In the entries below, find the line with "C6: 15uF (plus" and the line with "R5: 47k (n10, n11) -> none"; reproduce those two lines and all lines between them exactly, without pictures.
Segment Start: Provided data
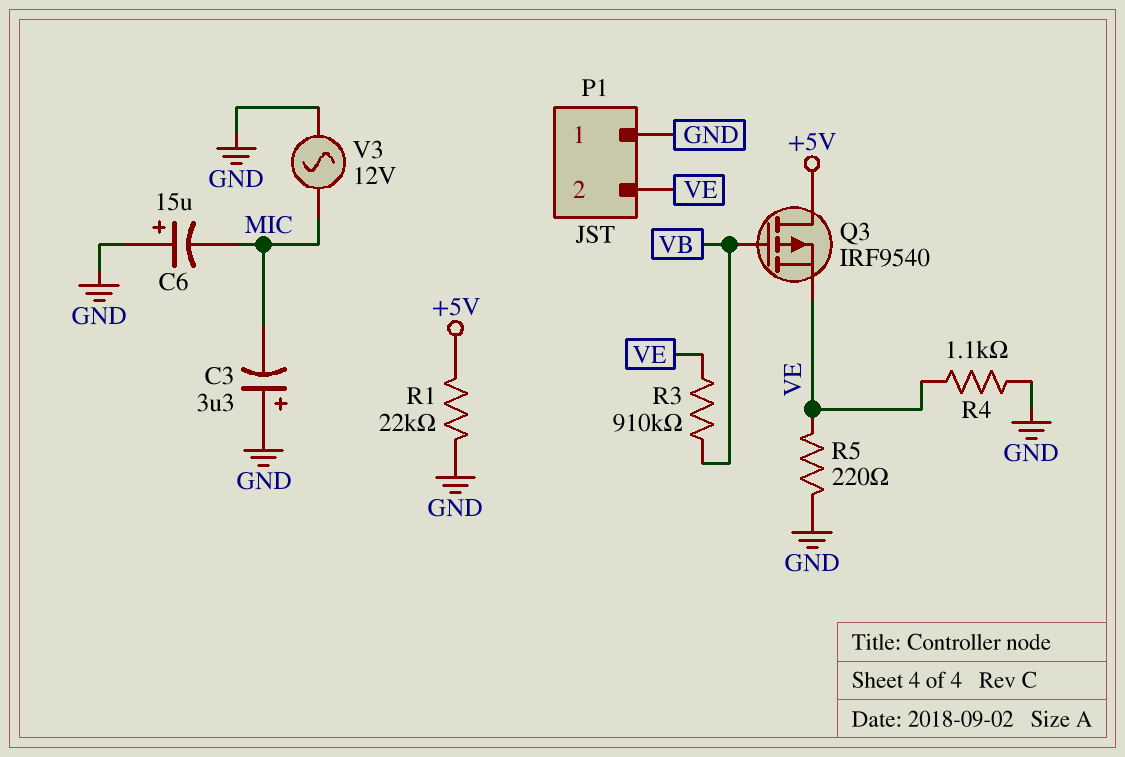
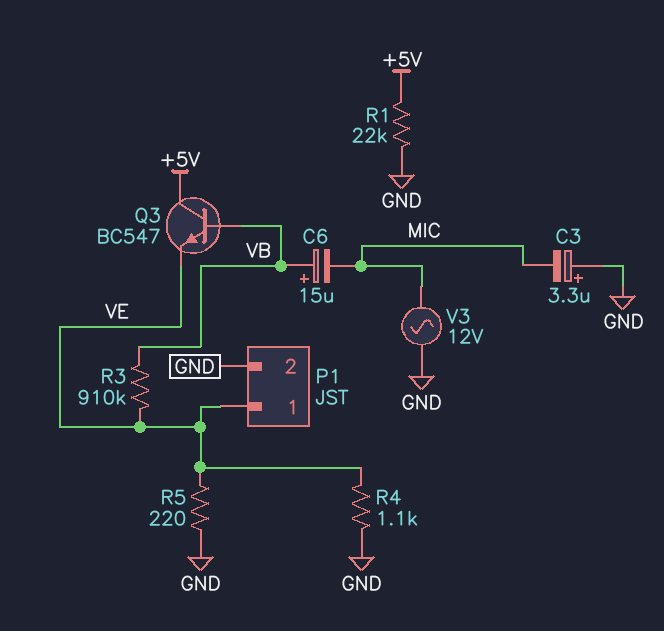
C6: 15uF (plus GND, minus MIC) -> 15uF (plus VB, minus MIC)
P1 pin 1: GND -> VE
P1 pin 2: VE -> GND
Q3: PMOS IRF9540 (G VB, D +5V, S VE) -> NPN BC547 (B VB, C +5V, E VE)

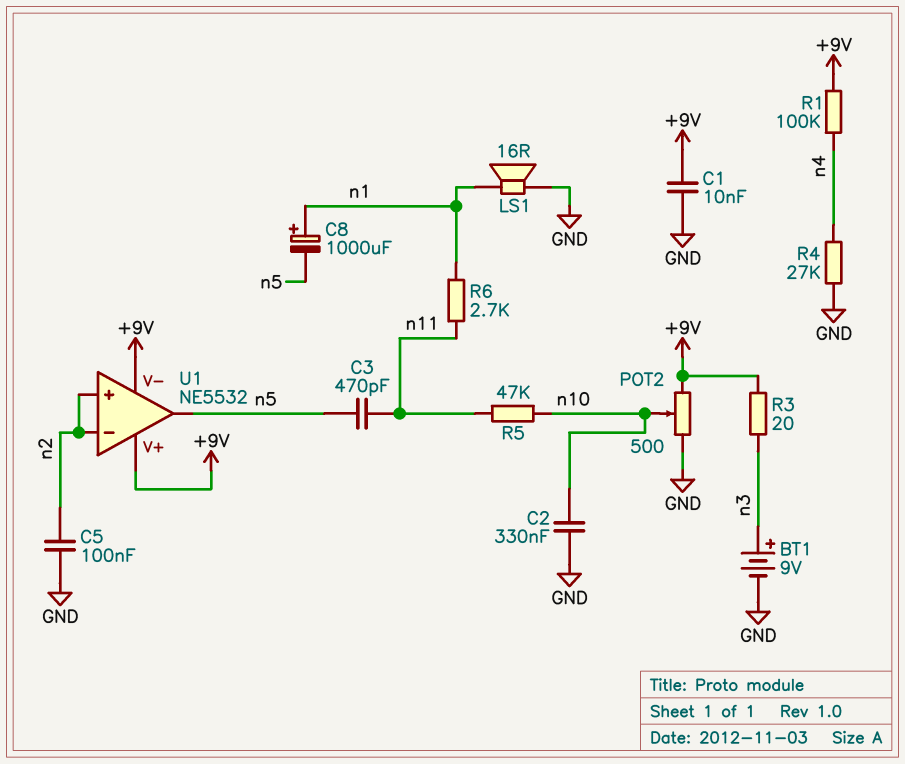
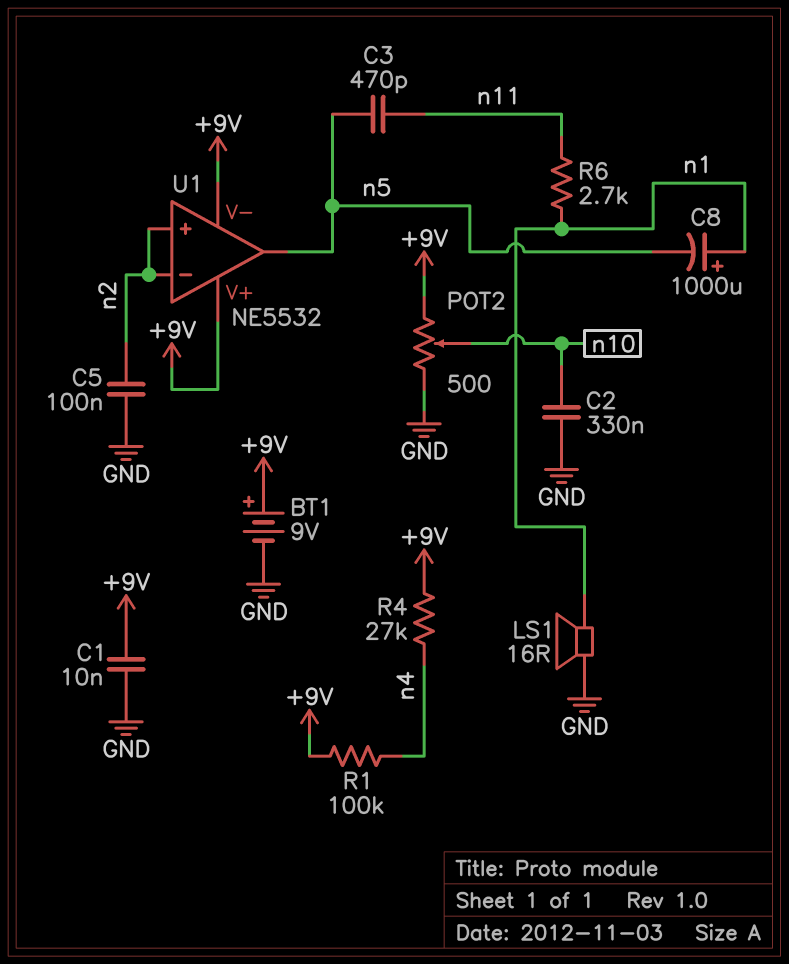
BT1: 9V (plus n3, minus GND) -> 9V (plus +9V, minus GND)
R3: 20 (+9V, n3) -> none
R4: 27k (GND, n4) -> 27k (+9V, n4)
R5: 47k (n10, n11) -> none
Segment End: Provided data
Segment Start: Provided data
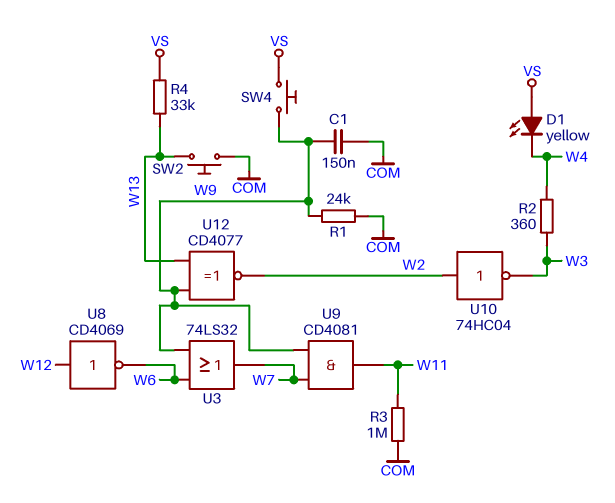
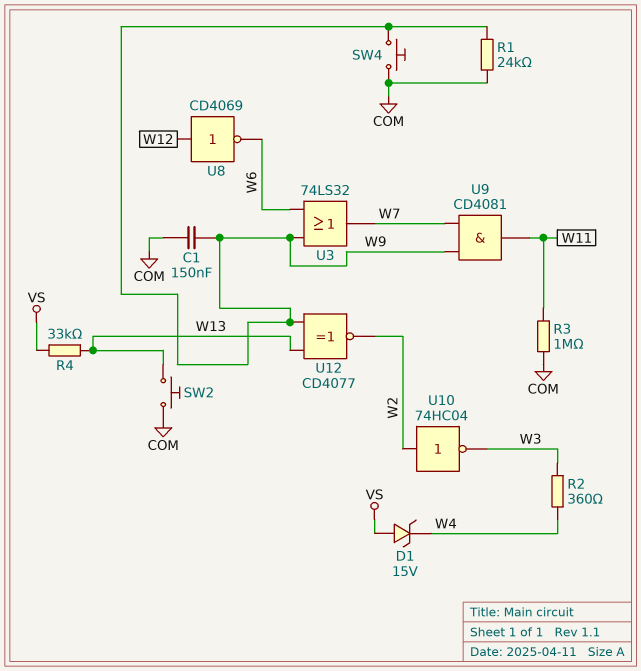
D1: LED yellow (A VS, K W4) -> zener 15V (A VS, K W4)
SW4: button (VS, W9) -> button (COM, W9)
Segment End: Provided data
Segment Start: Provided data
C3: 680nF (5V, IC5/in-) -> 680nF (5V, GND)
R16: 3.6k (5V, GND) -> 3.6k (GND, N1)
Segment End: Provided data
- **Result for this exercise**:
C6: 15uF (plus GND, minus MIC) -> 15uF (plus VB, minus MIC)
P1 pin 1: GND -> VE
P1 pin 2: VE -> GND
Q3: PMOS IRF9540 (G VB, D +5V, S VE) -> NPN BC547 (B VB, C +5V, E VE)

BT1: 9V (plus n3, minus GND) -> 9V (plus +9V, minus GND)
R3: 20 (+9V, n3) -> none
R4: 27k (GND, n4) -> 27k (+9V, n4)
R5: 47k (n10, n11) -> none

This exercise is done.